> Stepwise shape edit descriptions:
>>>
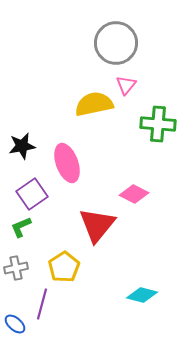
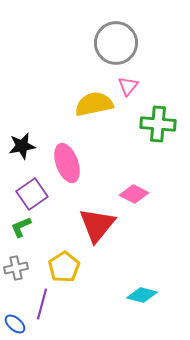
pink triangle: moved 2 px right, 1 px down
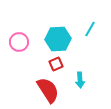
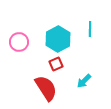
cyan line: rotated 28 degrees counterclockwise
cyan hexagon: rotated 25 degrees counterclockwise
cyan arrow: moved 4 px right, 1 px down; rotated 49 degrees clockwise
red semicircle: moved 2 px left, 2 px up
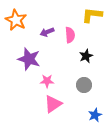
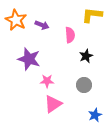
purple arrow: moved 5 px left, 7 px up; rotated 136 degrees counterclockwise
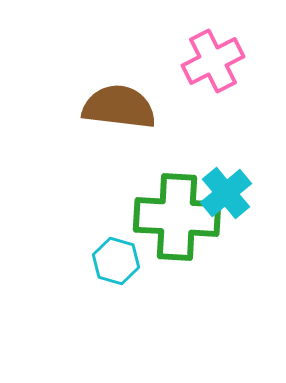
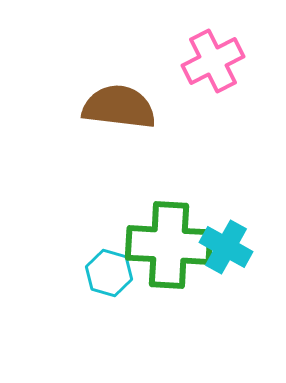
cyan cross: moved 54 px down; rotated 21 degrees counterclockwise
green cross: moved 8 px left, 28 px down
cyan hexagon: moved 7 px left, 12 px down
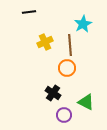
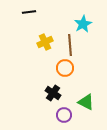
orange circle: moved 2 px left
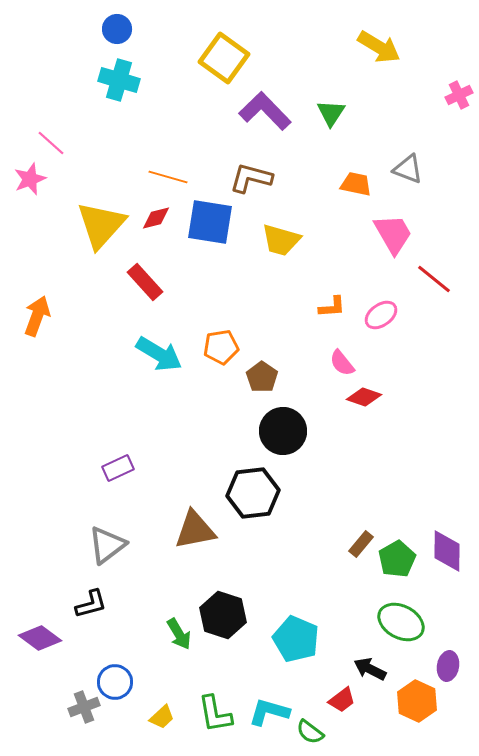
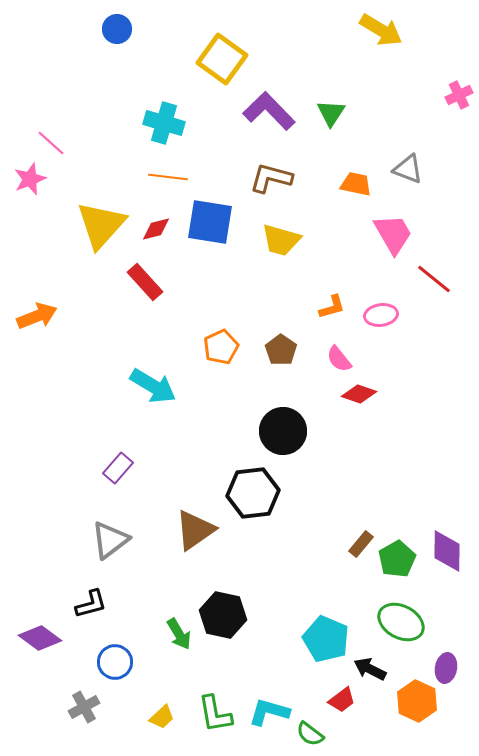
yellow arrow at (379, 47): moved 2 px right, 17 px up
yellow square at (224, 58): moved 2 px left, 1 px down
cyan cross at (119, 80): moved 45 px right, 43 px down
purple L-shape at (265, 111): moved 4 px right
orange line at (168, 177): rotated 9 degrees counterclockwise
brown L-shape at (251, 178): moved 20 px right
red diamond at (156, 218): moved 11 px down
orange L-shape at (332, 307): rotated 12 degrees counterclockwise
pink ellipse at (381, 315): rotated 28 degrees clockwise
orange arrow at (37, 316): rotated 48 degrees clockwise
orange pentagon at (221, 347): rotated 16 degrees counterclockwise
cyan arrow at (159, 354): moved 6 px left, 32 px down
pink semicircle at (342, 363): moved 3 px left, 4 px up
brown pentagon at (262, 377): moved 19 px right, 27 px up
red diamond at (364, 397): moved 5 px left, 3 px up
purple rectangle at (118, 468): rotated 24 degrees counterclockwise
brown triangle at (195, 530): rotated 24 degrees counterclockwise
gray triangle at (107, 545): moved 3 px right, 5 px up
black hexagon at (223, 615): rotated 6 degrees counterclockwise
cyan pentagon at (296, 639): moved 30 px right
purple ellipse at (448, 666): moved 2 px left, 2 px down
blue circle at (115, 682): moved 20 px up
gray cross at (84, 707): rotated 8 degrees counterclockwise
green semicircle at (310, 732): moved 2 px down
<<<
> PROBLEM DETAILS:
When a line among the entries contains "yellow", pull that line out.

> ANSWER:
yellow arrow at (379, 47): moved 2 px right, 17 px up
yellow square at (224, 58): moved 2 px left, 1 px down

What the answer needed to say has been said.